What you have to do:
The answer is every line of the records that holds the word "none", copied in full.
[Source material — start]
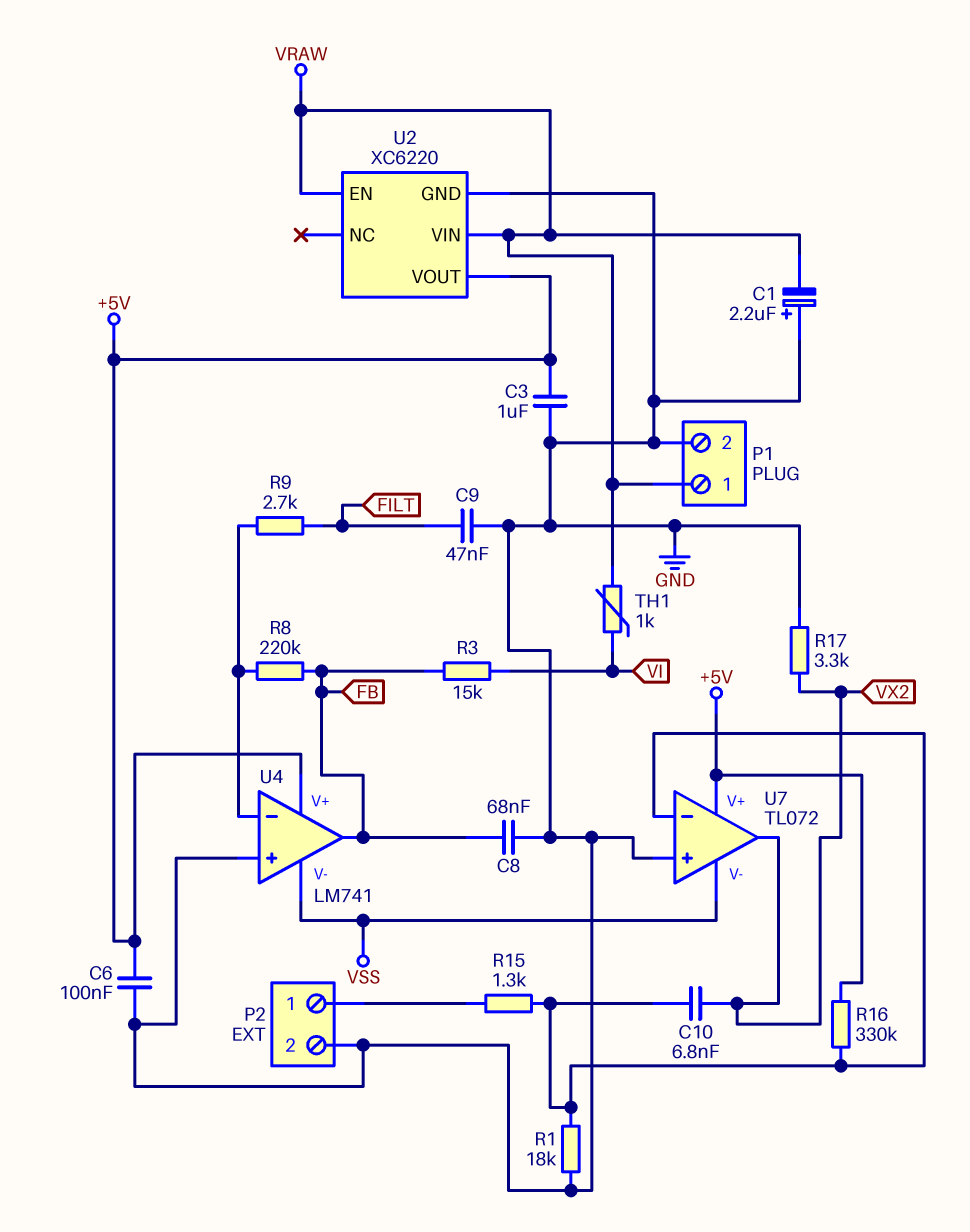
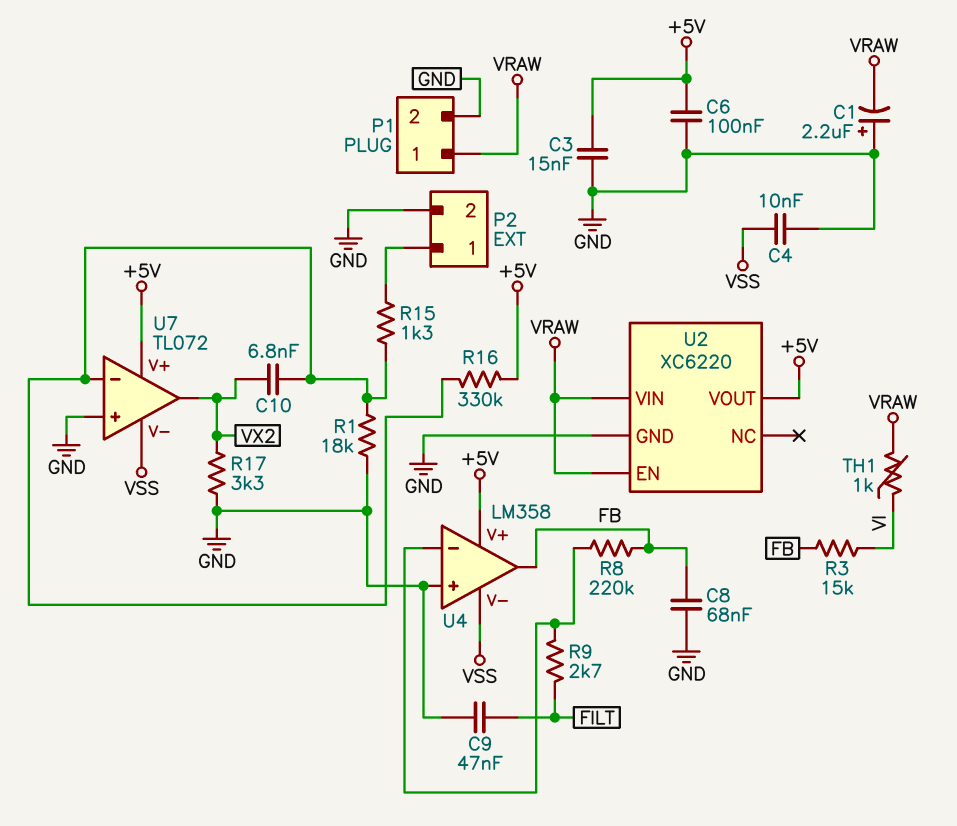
C3: 1uF (+5V, GND) -> 15nF (+5V, GND)
C4: none -> 10nF (GND, VSS)
U4: LM741 -> LM358

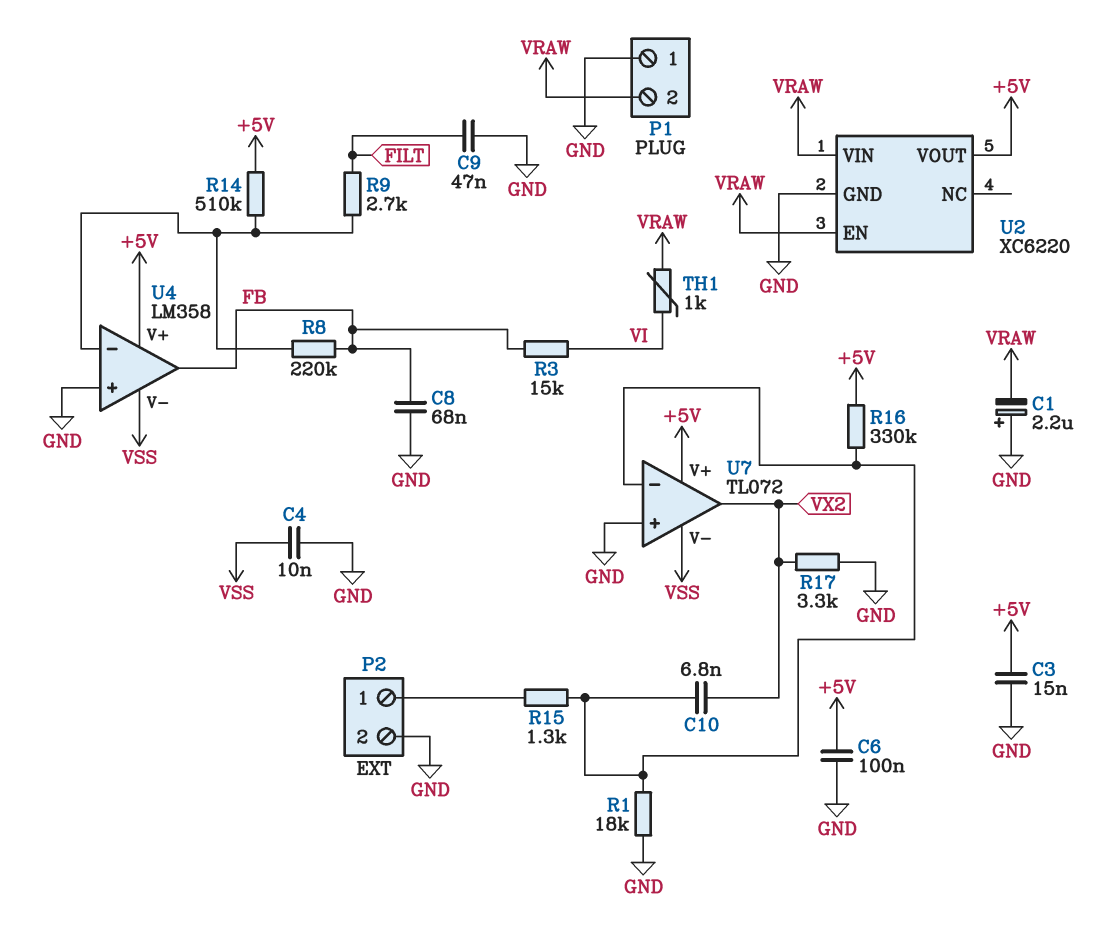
P1 pin 1: VRAW -> GND
P1 pin 2: GND -> VRAW
R14: none -> 510k (+5V, U4/in-)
[Source material — finish]
Output of the task:
C4: none -> 10nF (GND, VSS)
R14: none -> 510k (+5V, U4/in-)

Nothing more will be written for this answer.